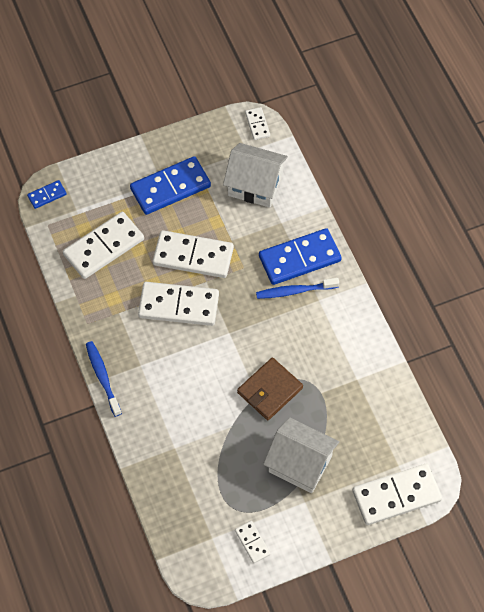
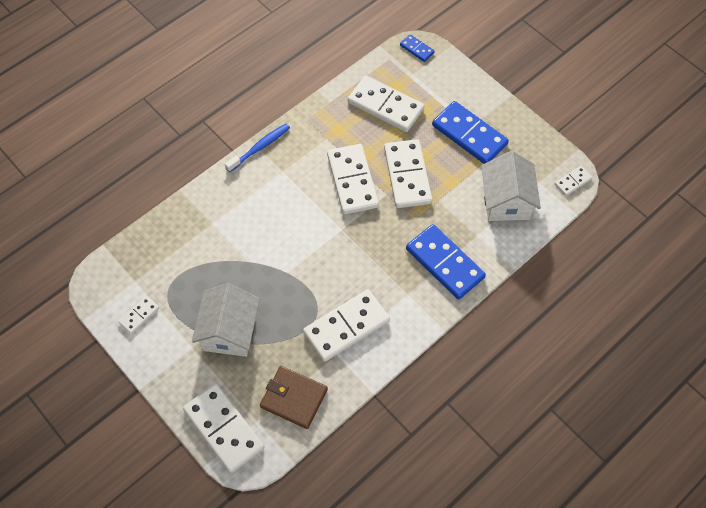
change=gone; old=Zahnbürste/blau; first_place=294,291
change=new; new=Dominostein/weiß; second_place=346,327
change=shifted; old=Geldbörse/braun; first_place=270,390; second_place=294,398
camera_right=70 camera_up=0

Assigned task
Beginning at the line that contains "change=shifted; old=Geldbörse/braun; first_place=270,390;", retype each line of the listing up to and including the last one, exactly as it stands, and nothing else.

Response to this exercise
change=shifted; old=Geldbörse/braun; first_place=270,390; second_place=294,398
camera_right=70 camera_up=0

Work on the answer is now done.